Aim of the exercise:
Search the records for the word "pink" and copy every line in which it occurs.
___ Record set
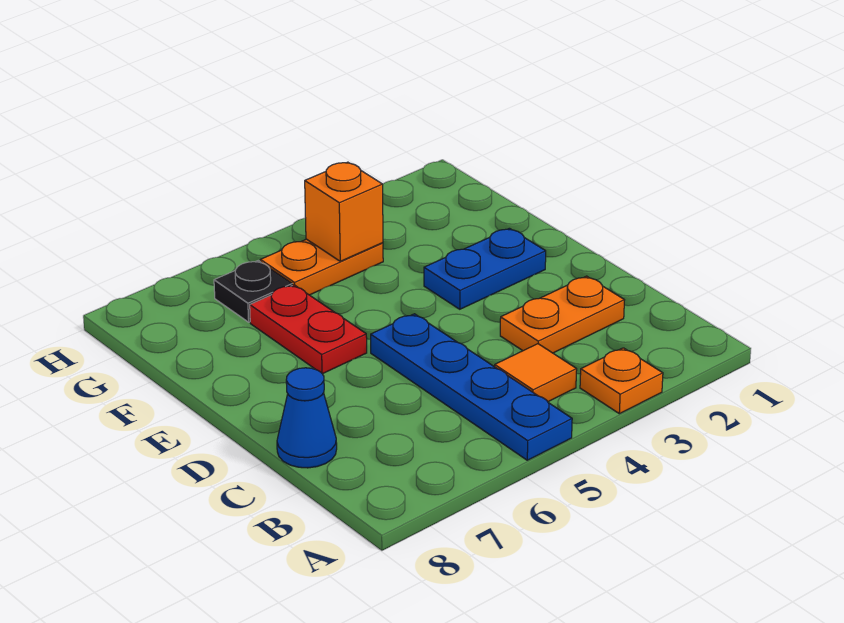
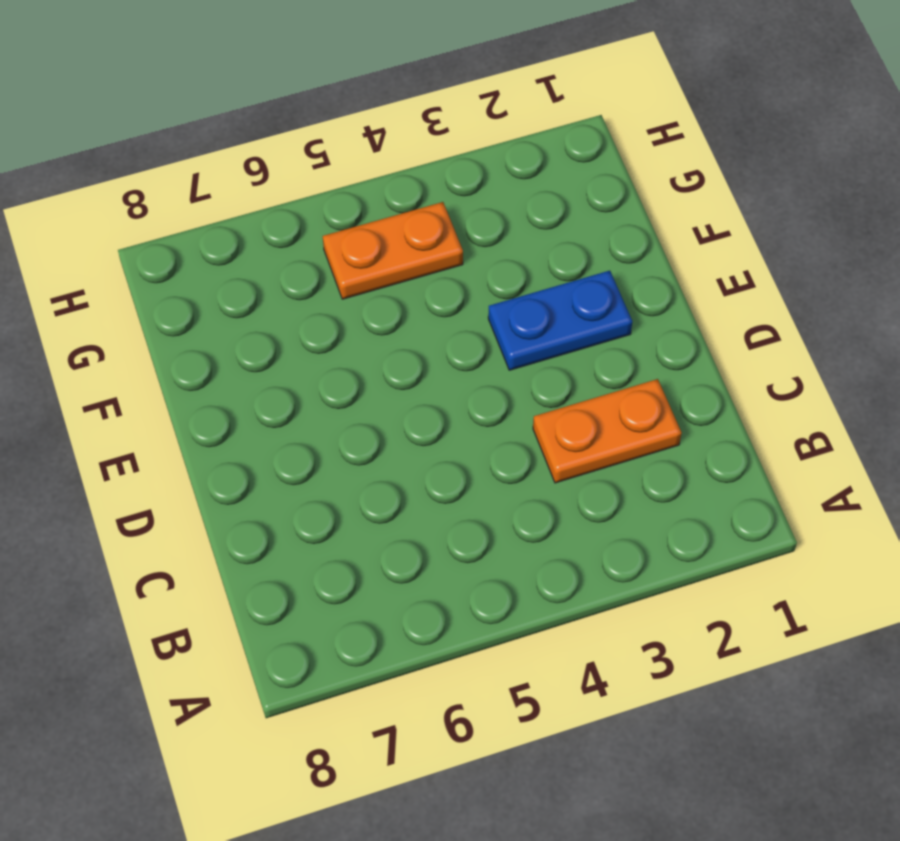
none -> orange plate A3 level 1
none -> blue plate A5:D5 level 1

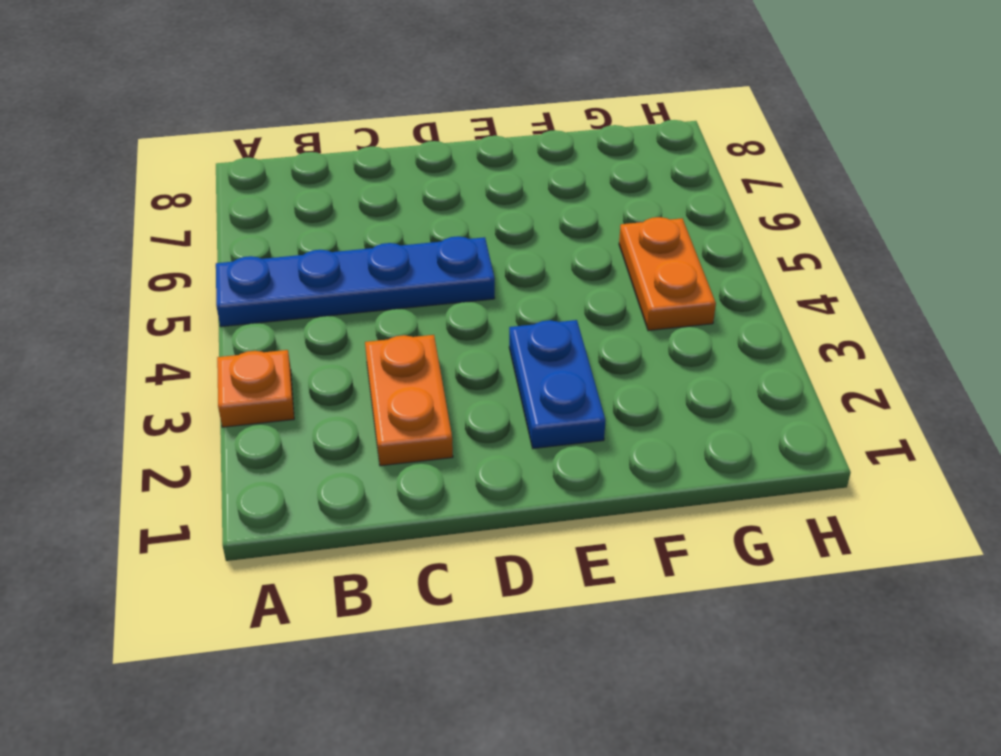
none -> orange tile B4 level 1
none -> blue cone C8 level 1

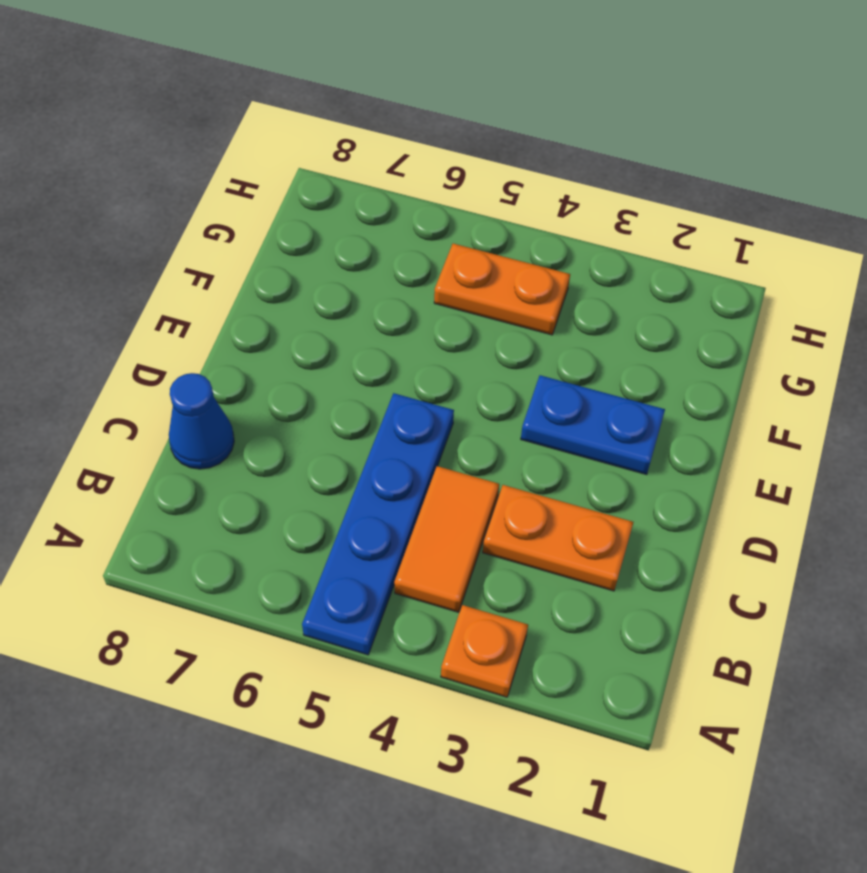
orange tile B4:C4 level 1 -> orange tile B4 level 1
none -> red plate E6:F6 level 1
none -> black plate G6 level 1

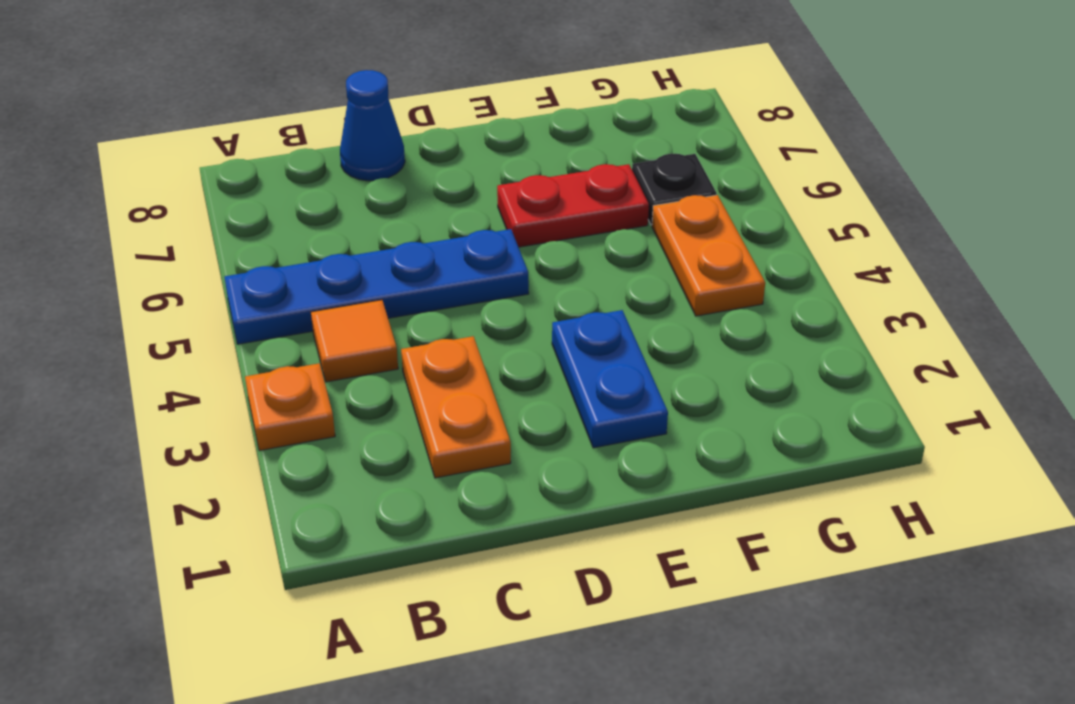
none -> orange brick G4 level 2

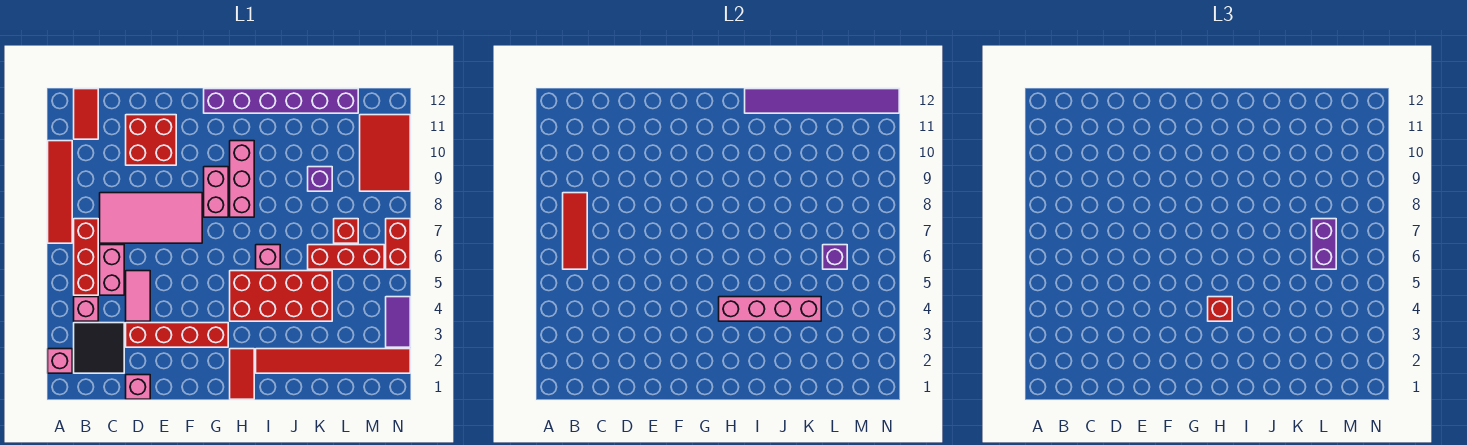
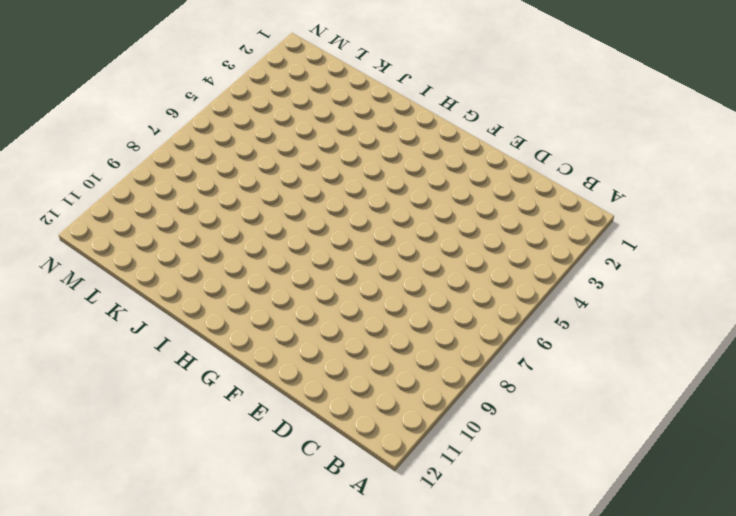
none -> pink brick A2 level 1
none -> red tile A7:A10 level 1
none -> black tile B2:C3 level 1
none -> pink brick B4 level 1

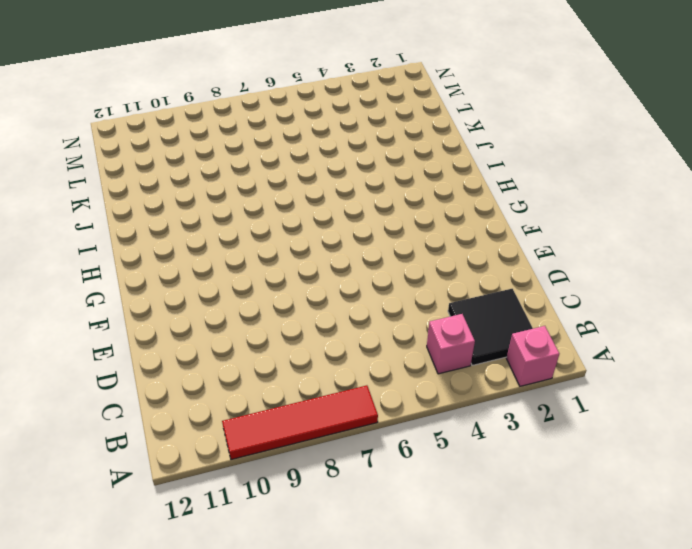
none -> red brick B5:B7 level 1
none -> red tile B11:B12 level 1
none -> pink brick C5:C6 level 1
none -> pink tile C7:F8 level 1

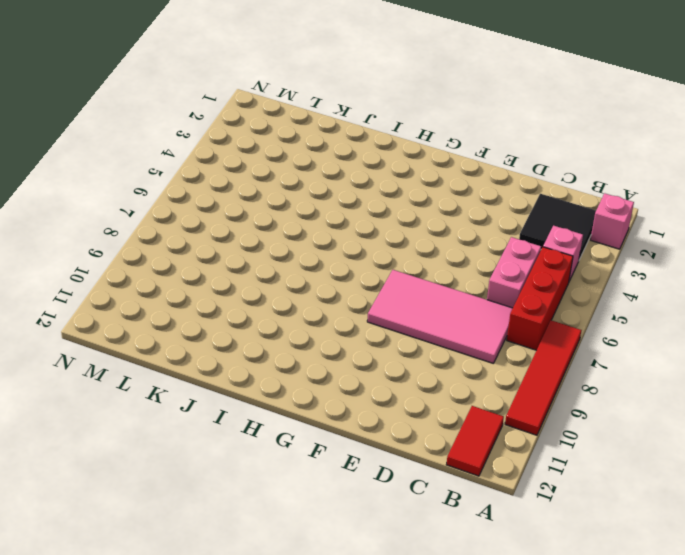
none -> pink brick D1 level 1
none -> red brick D3:G3 level 1
none -> pink tile D4:D5 level 1
none -> red brick D10:E11 level 1

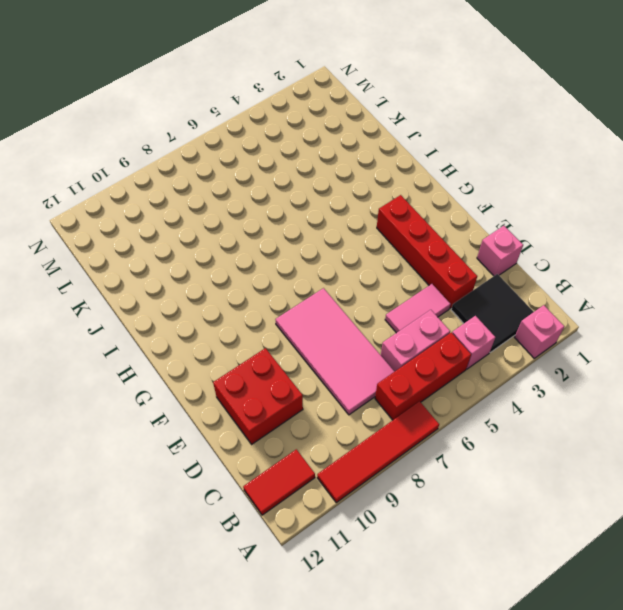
none -> pink brick G8:G9 level 1
none -> purple brick G12:L12 level 1
none -> red tile H1:H2 level 1
none -> red brick H4:K5 level 1

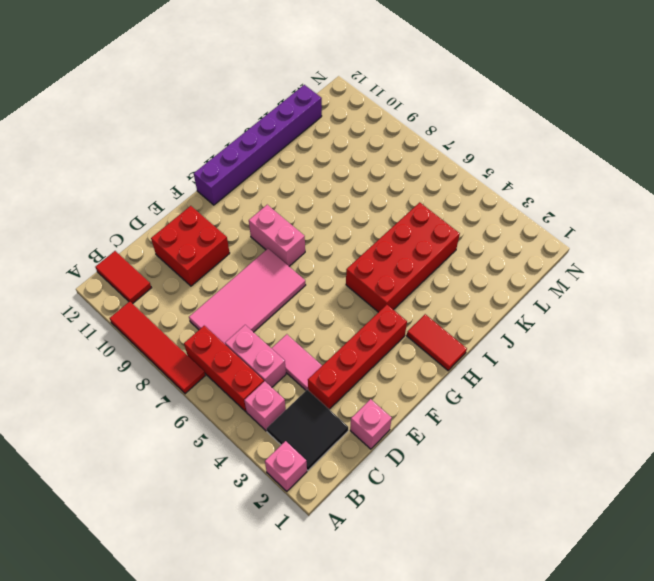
none -> pink brick H8:H10 level 1
none -> red tile I2:N2 level 1
none -> pink brick I6 level 1
none -> red brick K6:M6 level 1

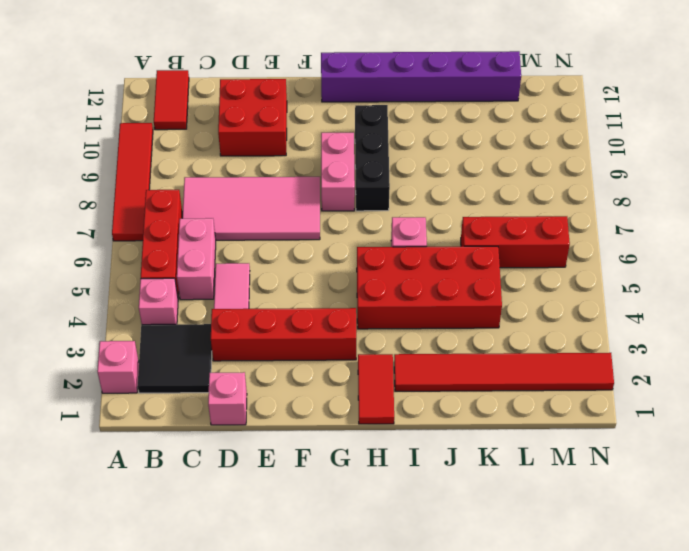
black brick H8:H10 level 1 -> pink brick H8:H10 level 1
none -> purple brick K9 level 1
none -> red brick L7 level 1
none -> red tile M9:N11 level 1
none -> purple tile N3:N4 level 1

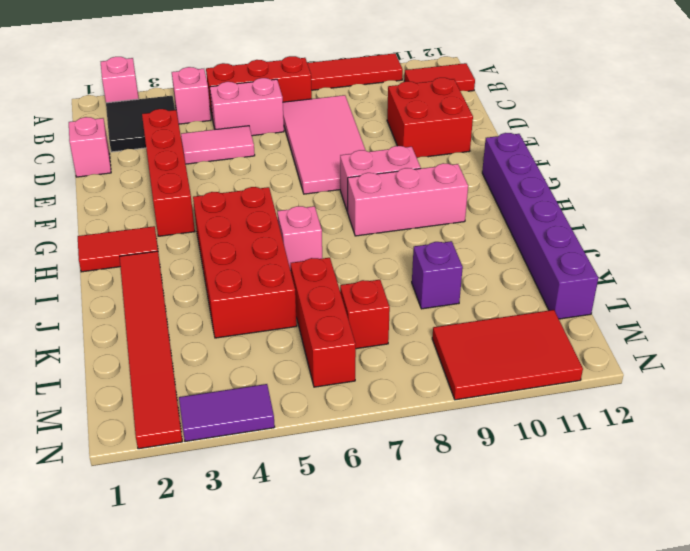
none -> red brick N6:N7 level 1
none -> red tile B6:B8 level 2
none -> pink brick H4:K4 level 2
none -> purple tile I12:N12 level 2

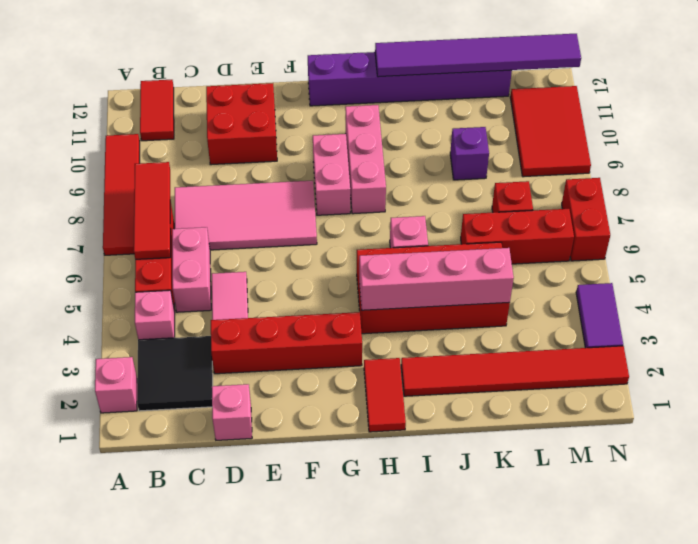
none -> purple brick L6 level 2
none -> red brick H4 level 3
none -> purple brick L6:L7 level 3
______
Solution to the problem:
none -> pink brick A2 level 1
none -> pink brick B4 level 1
none -> pink brick C5:C6 level 1
none -> pink tile C7:F8 level 1
none -> pink brick D1 level 1
none -> pink tile D4:D5 level 1
none -> pink brick G8:G9 level 1
none -> pink brick H8:H10 level 1
none -> pink brick I6 level 1
black brick H8:H10 level 1 -> pink brick H8:H10 level 1
none -> pink brick H4:K4 level 2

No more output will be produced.